- [YOUR OBJECTIVE] Copy out the entries word for word, from the first one through the line containing "purple hexagon: moved 1 px right, 1 px up", with both ends included.

Recorded data

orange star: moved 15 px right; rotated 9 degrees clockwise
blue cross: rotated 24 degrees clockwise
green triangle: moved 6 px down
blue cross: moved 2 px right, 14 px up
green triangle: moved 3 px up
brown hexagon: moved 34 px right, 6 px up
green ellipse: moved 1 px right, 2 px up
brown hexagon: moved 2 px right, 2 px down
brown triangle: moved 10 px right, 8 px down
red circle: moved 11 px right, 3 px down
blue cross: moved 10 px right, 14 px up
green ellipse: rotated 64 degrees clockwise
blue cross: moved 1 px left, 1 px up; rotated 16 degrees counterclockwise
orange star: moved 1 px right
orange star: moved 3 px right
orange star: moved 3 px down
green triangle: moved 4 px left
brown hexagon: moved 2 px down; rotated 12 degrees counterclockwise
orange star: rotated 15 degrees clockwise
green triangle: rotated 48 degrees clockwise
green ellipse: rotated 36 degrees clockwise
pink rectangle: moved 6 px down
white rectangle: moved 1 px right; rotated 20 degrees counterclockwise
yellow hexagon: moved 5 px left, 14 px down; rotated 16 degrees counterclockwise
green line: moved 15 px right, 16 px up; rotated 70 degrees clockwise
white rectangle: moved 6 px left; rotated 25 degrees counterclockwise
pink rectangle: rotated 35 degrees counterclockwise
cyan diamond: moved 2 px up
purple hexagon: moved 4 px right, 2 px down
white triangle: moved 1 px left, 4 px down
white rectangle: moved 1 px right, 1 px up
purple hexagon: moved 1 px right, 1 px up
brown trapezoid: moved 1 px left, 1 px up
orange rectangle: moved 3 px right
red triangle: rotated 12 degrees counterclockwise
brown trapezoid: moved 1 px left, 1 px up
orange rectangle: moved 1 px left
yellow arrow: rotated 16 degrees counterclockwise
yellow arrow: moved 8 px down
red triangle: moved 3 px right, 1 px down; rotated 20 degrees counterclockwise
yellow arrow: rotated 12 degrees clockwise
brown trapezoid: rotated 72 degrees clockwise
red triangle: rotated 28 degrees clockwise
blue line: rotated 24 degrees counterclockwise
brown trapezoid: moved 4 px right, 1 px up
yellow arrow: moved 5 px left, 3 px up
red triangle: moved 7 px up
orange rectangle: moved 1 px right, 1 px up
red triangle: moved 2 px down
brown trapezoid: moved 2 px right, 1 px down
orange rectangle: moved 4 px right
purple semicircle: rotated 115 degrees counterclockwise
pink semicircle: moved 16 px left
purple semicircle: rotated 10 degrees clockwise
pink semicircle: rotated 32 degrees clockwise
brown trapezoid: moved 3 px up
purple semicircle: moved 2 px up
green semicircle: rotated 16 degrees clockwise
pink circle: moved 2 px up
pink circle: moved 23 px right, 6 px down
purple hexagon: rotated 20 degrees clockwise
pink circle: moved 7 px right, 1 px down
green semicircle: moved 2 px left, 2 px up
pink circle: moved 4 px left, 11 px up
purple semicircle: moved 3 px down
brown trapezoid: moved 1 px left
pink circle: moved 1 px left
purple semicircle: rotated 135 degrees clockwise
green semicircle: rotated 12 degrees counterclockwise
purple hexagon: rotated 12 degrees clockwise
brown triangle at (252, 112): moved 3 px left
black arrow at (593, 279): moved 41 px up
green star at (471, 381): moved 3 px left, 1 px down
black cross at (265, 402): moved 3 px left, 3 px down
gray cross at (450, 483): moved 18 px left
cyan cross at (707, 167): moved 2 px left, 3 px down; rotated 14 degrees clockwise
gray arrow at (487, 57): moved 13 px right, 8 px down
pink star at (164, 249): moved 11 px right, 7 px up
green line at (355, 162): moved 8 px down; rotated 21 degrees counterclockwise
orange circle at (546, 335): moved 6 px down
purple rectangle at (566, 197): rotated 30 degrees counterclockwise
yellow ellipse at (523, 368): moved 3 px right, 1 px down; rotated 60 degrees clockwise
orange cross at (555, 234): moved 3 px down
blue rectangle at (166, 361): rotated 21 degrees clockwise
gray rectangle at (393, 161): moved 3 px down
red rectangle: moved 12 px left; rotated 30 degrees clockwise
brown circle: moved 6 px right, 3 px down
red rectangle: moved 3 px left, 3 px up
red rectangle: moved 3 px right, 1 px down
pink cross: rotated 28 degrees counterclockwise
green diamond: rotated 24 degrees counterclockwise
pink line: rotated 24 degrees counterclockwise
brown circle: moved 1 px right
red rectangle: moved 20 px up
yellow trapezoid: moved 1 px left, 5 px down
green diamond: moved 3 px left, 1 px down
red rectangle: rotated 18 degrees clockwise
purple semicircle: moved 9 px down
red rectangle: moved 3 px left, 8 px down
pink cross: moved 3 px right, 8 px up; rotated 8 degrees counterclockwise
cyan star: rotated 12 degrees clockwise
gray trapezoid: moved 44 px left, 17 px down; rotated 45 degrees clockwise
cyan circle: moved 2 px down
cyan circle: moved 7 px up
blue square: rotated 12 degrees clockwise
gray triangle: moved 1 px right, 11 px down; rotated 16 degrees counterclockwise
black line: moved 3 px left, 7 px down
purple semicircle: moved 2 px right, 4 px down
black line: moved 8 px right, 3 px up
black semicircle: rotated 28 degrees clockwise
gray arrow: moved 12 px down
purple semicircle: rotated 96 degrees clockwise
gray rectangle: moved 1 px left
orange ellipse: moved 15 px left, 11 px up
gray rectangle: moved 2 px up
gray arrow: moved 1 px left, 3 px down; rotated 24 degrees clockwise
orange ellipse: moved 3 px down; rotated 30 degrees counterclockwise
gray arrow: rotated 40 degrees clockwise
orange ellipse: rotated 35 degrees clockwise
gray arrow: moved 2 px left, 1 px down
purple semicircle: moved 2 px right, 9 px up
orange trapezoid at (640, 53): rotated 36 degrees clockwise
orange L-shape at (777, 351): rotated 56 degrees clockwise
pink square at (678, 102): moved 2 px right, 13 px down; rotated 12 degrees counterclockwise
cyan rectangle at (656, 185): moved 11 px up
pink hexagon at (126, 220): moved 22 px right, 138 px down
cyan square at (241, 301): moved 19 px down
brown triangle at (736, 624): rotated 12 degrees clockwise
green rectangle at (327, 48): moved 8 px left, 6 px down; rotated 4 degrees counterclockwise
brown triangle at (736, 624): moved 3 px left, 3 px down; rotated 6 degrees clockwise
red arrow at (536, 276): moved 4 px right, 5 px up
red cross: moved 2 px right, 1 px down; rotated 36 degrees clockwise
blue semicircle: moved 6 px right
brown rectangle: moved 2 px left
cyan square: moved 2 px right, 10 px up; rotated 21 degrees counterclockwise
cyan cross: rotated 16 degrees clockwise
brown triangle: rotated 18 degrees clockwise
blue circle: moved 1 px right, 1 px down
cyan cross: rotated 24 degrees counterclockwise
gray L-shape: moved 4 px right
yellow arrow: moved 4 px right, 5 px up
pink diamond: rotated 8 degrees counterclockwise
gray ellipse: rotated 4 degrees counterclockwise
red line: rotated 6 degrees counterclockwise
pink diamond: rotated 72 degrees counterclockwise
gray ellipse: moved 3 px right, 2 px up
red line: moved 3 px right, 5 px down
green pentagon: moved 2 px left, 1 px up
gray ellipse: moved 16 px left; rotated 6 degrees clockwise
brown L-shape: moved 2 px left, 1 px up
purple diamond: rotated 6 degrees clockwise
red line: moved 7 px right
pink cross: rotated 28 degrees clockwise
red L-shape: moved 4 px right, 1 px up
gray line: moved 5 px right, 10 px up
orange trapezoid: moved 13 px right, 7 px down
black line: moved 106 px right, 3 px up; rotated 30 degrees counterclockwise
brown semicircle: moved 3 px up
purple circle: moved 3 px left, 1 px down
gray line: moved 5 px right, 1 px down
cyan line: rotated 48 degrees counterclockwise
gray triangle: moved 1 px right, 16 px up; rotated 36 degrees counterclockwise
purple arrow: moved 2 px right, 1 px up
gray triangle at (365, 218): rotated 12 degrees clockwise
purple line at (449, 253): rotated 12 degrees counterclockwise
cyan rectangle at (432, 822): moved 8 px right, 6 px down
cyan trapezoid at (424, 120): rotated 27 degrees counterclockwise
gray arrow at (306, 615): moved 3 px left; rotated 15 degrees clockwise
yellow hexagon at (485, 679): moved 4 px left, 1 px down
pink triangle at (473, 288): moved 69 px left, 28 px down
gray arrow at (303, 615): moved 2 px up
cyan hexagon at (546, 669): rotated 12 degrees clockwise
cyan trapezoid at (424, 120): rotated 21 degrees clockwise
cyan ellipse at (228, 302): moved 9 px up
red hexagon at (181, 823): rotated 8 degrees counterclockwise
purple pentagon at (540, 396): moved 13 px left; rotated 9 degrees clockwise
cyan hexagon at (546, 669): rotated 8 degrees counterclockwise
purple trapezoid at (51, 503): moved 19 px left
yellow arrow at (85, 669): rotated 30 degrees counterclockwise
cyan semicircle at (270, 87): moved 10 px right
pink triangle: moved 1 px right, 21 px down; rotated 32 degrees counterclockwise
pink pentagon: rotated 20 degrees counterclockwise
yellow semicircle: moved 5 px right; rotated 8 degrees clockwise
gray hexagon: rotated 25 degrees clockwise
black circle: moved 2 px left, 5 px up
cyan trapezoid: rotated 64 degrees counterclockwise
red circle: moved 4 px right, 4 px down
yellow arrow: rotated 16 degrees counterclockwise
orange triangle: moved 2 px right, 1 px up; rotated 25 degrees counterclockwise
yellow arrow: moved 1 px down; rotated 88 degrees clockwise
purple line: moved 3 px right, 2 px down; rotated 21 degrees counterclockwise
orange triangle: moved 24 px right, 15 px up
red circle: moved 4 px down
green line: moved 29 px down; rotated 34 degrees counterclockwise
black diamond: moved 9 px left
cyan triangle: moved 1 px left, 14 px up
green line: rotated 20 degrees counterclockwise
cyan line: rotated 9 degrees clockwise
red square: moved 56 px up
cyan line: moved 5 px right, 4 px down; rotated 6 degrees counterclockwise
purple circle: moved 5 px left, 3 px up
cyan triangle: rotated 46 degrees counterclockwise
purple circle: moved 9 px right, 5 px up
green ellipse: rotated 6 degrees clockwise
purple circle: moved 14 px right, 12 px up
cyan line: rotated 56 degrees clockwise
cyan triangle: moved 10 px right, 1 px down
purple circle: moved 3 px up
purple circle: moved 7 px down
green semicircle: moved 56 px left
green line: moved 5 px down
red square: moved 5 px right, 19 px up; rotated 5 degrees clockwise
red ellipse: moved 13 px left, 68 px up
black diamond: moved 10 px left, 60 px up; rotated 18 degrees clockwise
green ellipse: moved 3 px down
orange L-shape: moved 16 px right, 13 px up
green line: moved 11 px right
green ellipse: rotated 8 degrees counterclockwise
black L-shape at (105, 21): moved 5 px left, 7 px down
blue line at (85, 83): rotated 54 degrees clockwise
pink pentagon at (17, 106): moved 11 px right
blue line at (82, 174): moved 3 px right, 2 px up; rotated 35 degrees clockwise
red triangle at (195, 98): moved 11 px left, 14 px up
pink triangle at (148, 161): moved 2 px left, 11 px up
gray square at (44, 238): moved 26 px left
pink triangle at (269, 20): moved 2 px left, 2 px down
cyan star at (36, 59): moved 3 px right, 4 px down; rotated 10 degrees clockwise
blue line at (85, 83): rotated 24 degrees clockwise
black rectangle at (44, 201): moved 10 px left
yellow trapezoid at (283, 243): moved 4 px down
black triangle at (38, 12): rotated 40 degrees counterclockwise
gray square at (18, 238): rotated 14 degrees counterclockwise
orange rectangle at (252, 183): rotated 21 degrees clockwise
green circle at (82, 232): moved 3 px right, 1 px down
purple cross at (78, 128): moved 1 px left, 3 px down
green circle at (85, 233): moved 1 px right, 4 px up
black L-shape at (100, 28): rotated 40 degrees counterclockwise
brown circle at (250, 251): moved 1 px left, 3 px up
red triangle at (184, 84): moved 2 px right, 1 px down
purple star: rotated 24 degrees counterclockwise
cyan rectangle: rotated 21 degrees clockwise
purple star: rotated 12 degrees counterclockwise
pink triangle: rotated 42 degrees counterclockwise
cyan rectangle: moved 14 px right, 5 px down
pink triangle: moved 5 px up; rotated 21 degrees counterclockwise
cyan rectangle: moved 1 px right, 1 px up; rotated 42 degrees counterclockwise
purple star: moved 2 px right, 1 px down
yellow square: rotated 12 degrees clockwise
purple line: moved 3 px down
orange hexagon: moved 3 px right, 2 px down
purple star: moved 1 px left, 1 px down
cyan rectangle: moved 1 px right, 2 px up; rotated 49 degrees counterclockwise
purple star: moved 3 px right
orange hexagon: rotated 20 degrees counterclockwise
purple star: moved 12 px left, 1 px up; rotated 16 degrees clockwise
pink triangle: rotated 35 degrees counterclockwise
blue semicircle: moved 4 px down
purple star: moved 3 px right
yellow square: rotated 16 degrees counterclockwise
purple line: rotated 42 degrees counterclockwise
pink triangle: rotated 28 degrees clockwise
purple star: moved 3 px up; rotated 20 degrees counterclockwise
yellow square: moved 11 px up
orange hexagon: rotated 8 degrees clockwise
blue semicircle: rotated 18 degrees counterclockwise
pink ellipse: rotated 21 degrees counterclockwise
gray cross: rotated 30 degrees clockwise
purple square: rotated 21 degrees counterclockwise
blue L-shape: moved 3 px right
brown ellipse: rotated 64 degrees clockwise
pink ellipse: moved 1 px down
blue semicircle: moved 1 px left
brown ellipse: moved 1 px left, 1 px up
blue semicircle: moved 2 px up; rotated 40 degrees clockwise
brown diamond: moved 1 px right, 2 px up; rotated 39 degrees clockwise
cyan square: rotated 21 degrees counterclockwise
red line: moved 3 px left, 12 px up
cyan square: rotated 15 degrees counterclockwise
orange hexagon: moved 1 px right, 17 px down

- [SOLUTION TO THIS EXERCISE]
orange star: moved 15 px right; rotated 9 degrees clockwise
blue cross: rotated 24 degrees clockwise
green triangle: moved 6 px down
blue cross: moved 2 px right, 14 px up
green triangle: moved 3 px up
brown hexagon: moved 34 px right, 6 px up
green ellipse: moved 1 px right, 2 px up
brown hexagon: moved 2 px right, 2 px down
brown triangle: moved 10 px right, 8 px down
red circle: moved 11 px right, 3 px down
blue cross: moved 10 px right, 14 px up
green ellipse: rotated 64 degrees clockwise
blue cross: moved 1 px left, 1 px up; rotated 16 degrees counterclockwise
orange star: moved 1 px right
orange star: moved 3 px right
orange star: moved 3 px down
green triangle: moved 4 px left
brown hexagon: moved 2 px down; rotated 12 degrees counterclockwise
orange star: rotated 15 degrees clockwise
green triangle: rotated 48 degrees clockwise
green ellipse: rotated 36 degrees clockwise
pink rectangle: moved 6 px down
white rectangle: moved 1 px right; rotated 20 degrees counterclockwise
yellow hexagon: moved 5 px left, 14 px down; rotated 16 degrees counterclockwise
green line: moved 15 px right, 16 px up; rotated 70 degrees clockwise
white rectangle: moved 6 px left; rotated 25 degrees counterclockwise
pink rectangle: rotated 35 degrees counterclockwise
cyan diamond: moved 2 px up
purple hexagon: moved 4 px right, 2 px down
white triangle: moved 1 px left, 4 px down
white rectangle: moved 1 px right, 1 px up
purple hexagon: moved 1 px right, 1 px up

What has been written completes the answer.